··· Material for this task ···

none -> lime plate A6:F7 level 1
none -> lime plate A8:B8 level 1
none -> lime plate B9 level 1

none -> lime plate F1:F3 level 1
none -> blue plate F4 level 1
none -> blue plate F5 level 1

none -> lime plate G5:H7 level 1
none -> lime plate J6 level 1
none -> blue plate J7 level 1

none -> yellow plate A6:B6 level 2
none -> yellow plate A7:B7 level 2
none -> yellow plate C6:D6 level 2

···
··· Material for this task ···

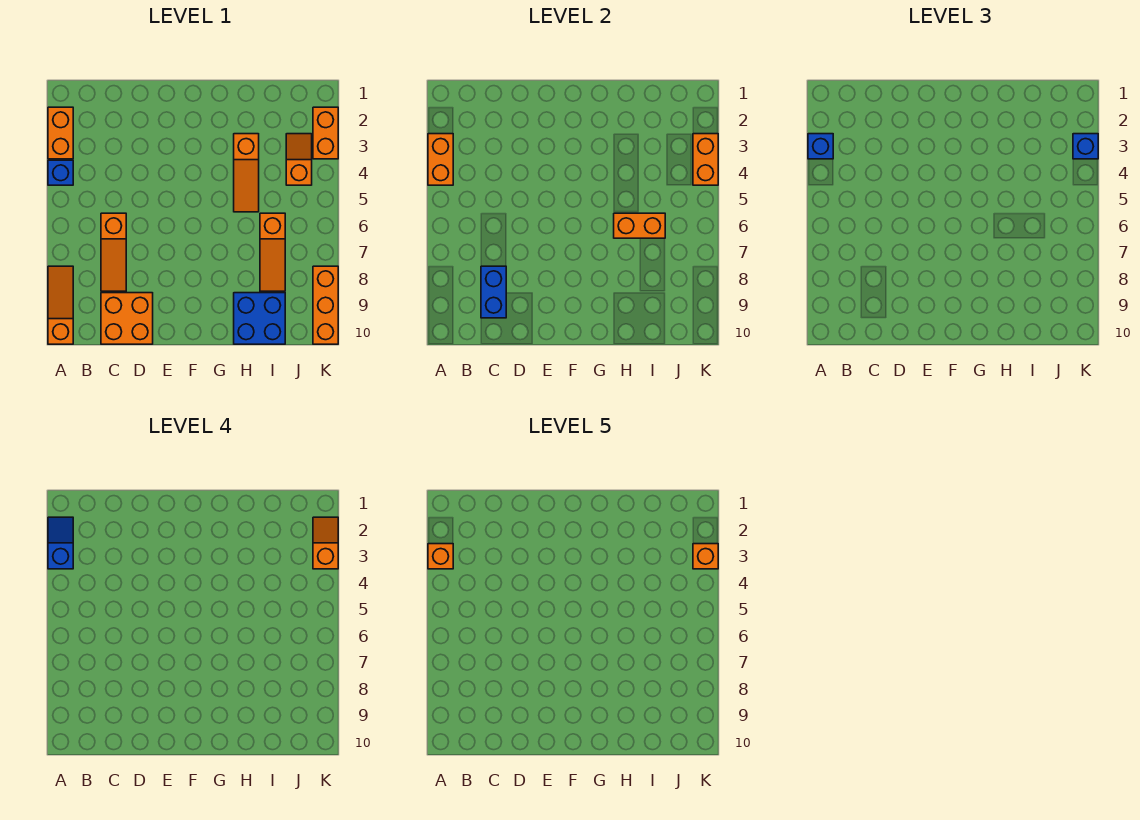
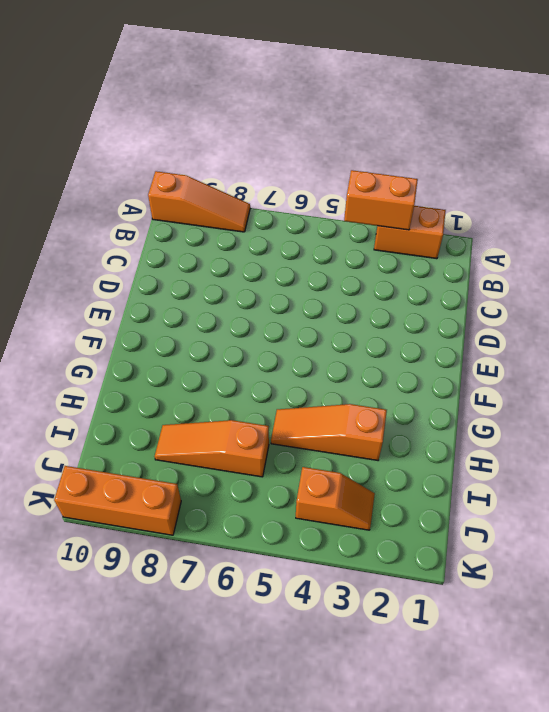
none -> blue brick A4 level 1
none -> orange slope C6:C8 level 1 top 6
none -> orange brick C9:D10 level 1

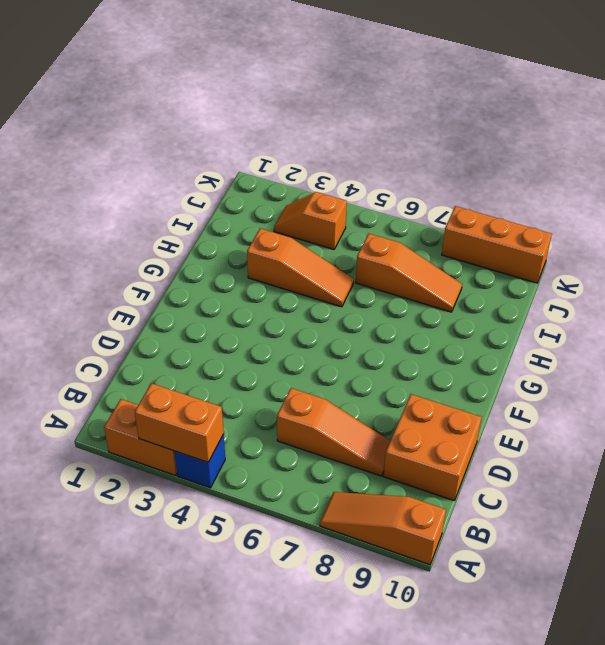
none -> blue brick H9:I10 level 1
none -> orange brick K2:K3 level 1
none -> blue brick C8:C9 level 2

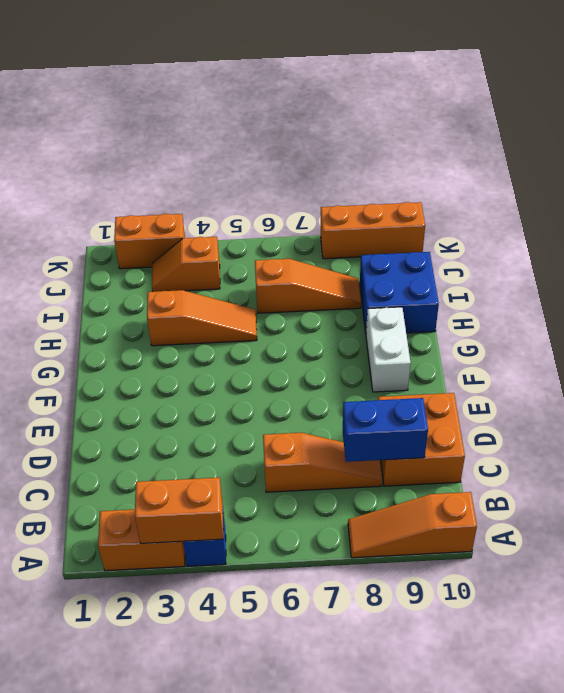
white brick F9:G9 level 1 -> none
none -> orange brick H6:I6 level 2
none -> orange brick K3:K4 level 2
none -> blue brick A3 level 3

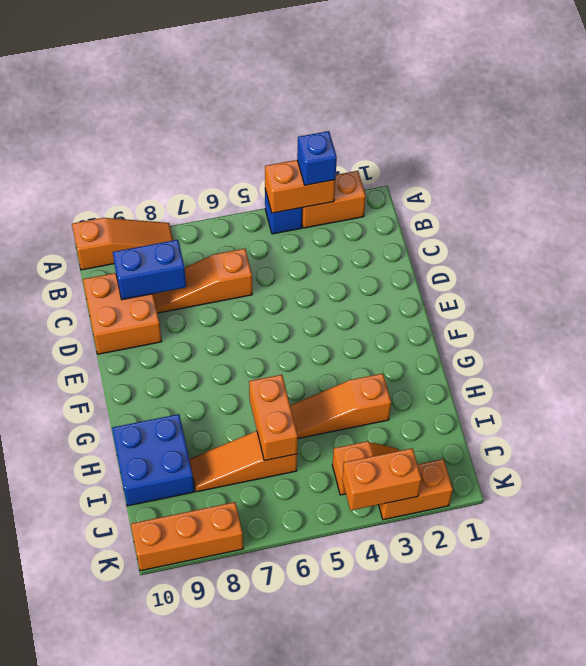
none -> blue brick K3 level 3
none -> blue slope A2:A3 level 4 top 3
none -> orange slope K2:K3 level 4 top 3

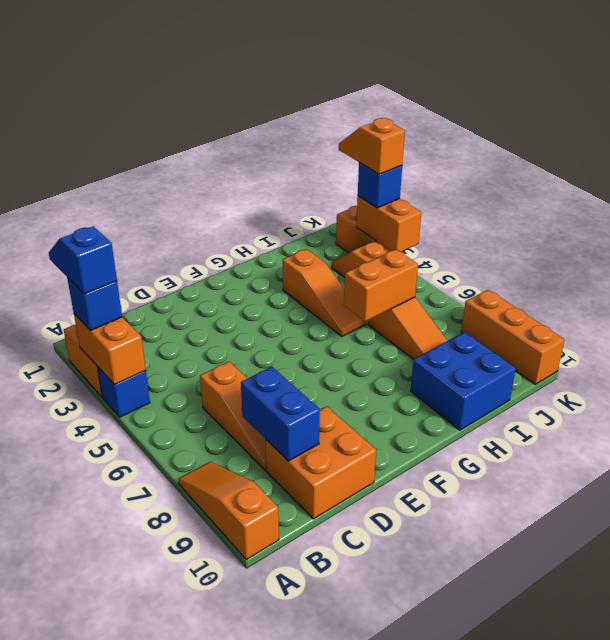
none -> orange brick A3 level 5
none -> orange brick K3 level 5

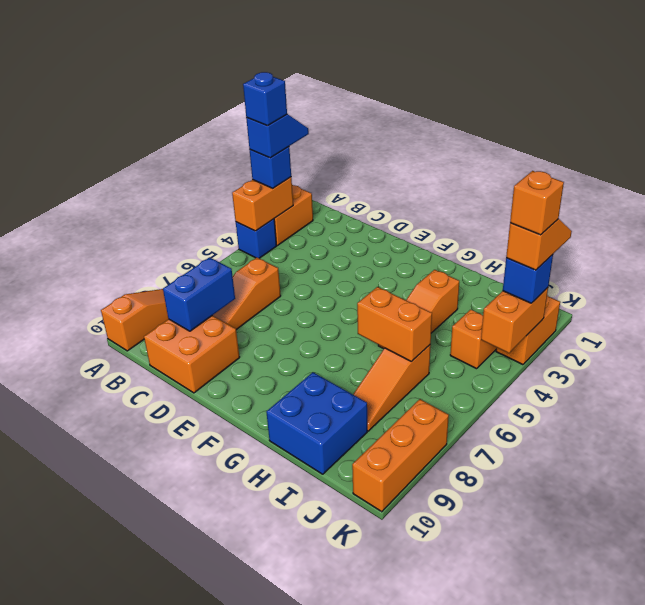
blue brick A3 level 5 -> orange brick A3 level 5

···

**Description of the task:**
The expected output is the lines above from the one containing "none -> blue brick H9:I10 level 1" to the one containing "blue brick A3 level 5", both ends included, reproduced exactly with every picture left out.

**Result:**
none -> blue brick H9:I10 level 1
none -> orange brick K2:K3 level 1
none -> blue brick C8:C9 level 2

white brick F9:G9 level 1 -> none
none -> orange brick H6:I6 level 2
none -> orange brick K3:K4 level 2
none -> blue brick A3 level 3

none -> blue brick K3 level 3
none -> blue slope A2:A3 level 4 top 3
none -> orange slope K2:K3 level 4 top 3

none -> orange brick A3 level 5
none -> orange brick K3 level 5

blue brick A3 level 5 -> orange brick A3 level 5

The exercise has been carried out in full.